**Exercise data:**
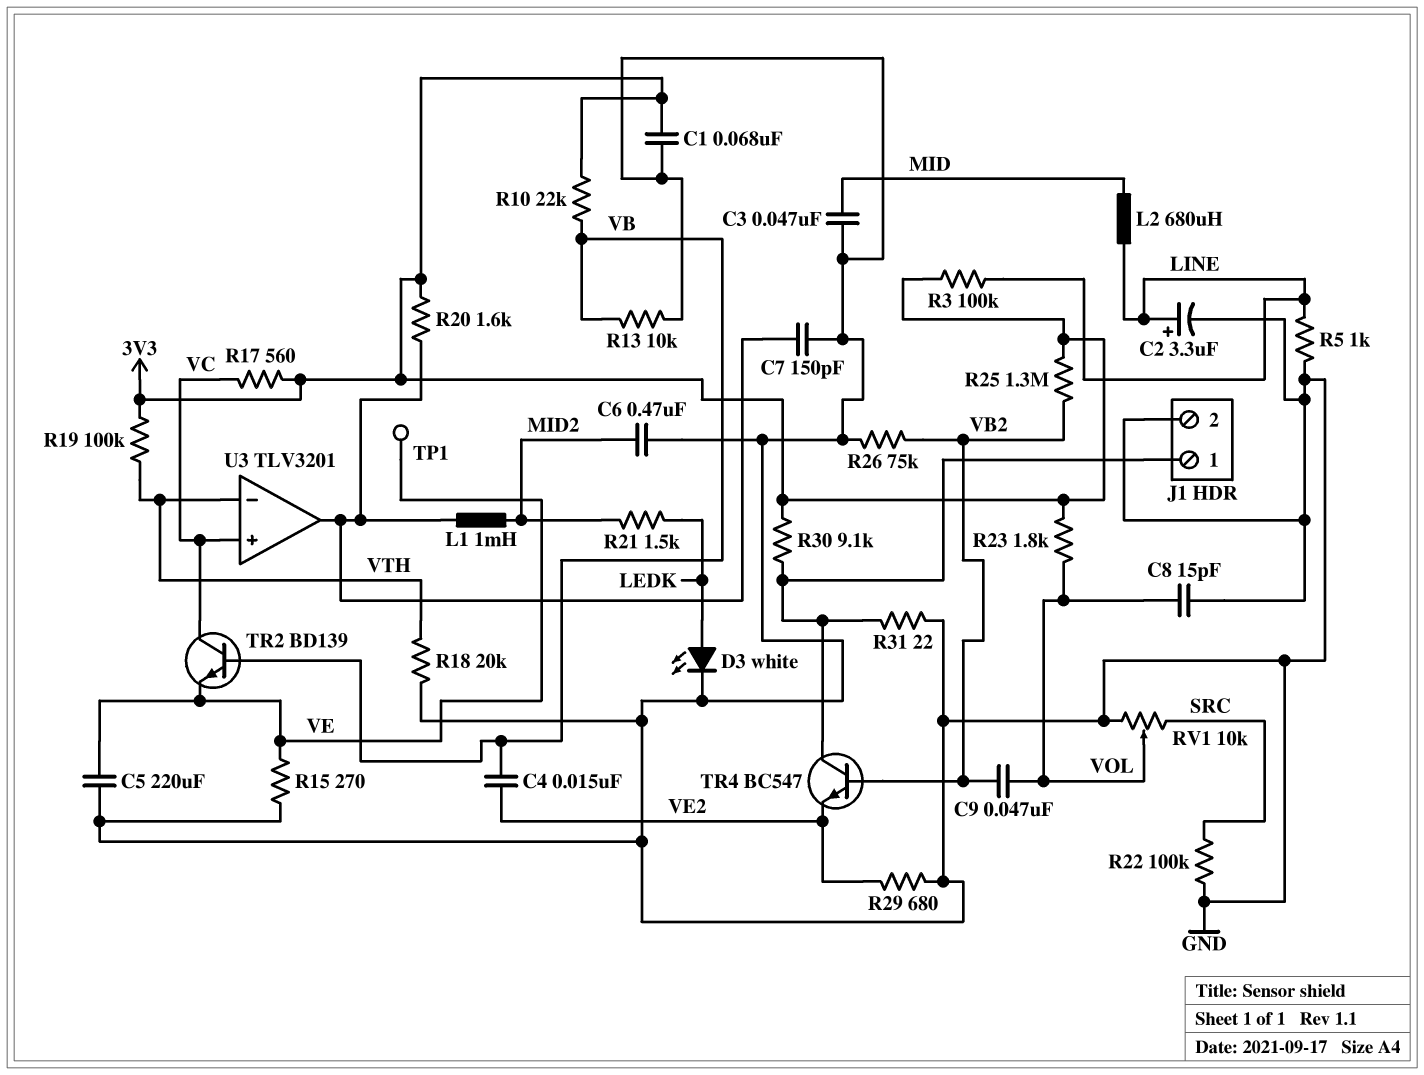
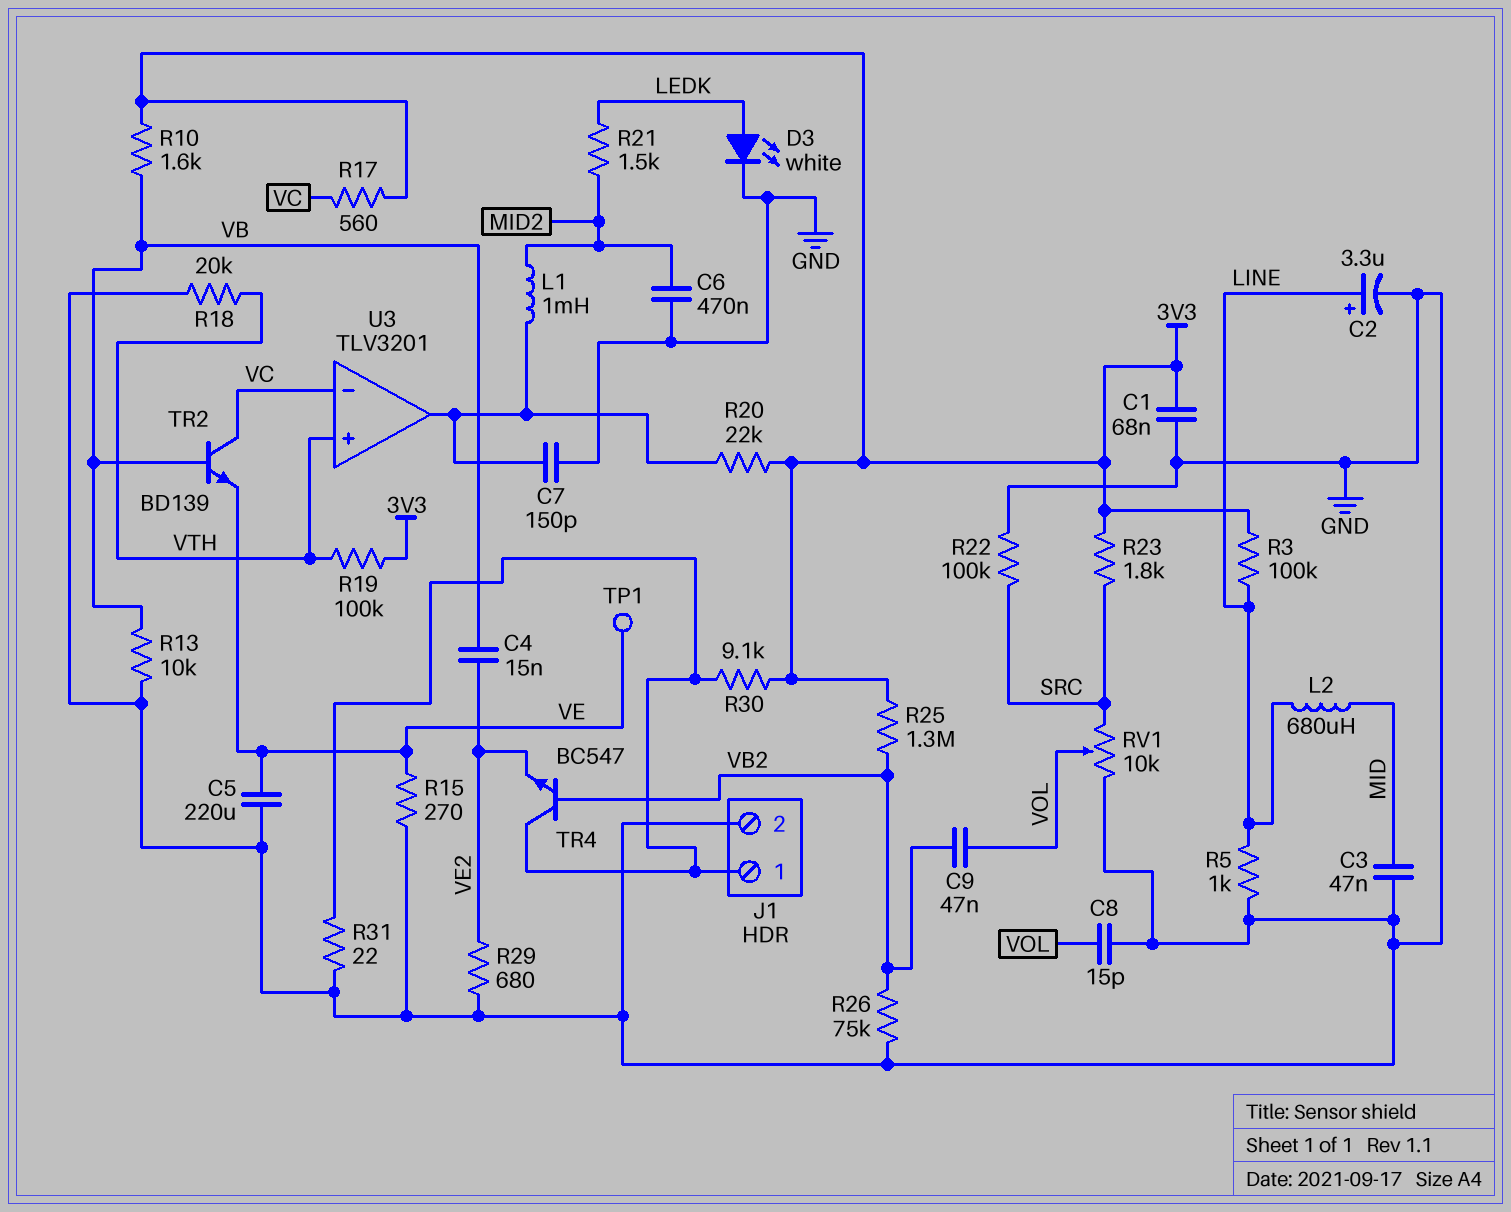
R10: 22k (3V3, VB) -> 1.6k (3V3, VB)
R20: 1.6k (3V3, U3/out) -> 22k (3V3, U3/out)
R23: 1.8k (3V3, VOL) -> 1.8k (3V3, SRC)
U3 pin in+: VC -> VTH
U3 pin in-: VTH -> VC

**What the task asks:**
Starting at the line that contains "R23: 1.8k (3V3, VOL) -> 1.8k (3V3, SRC)", restate word for word every line through the last one in the records above. Return nothing else.

**Expected answer:**
R23: 1.8k (3V3, VOL) -> 1.8k (3V3, SRC)
U3 pin in+: VC -> VTH
U3 pin in-: VTH -> VC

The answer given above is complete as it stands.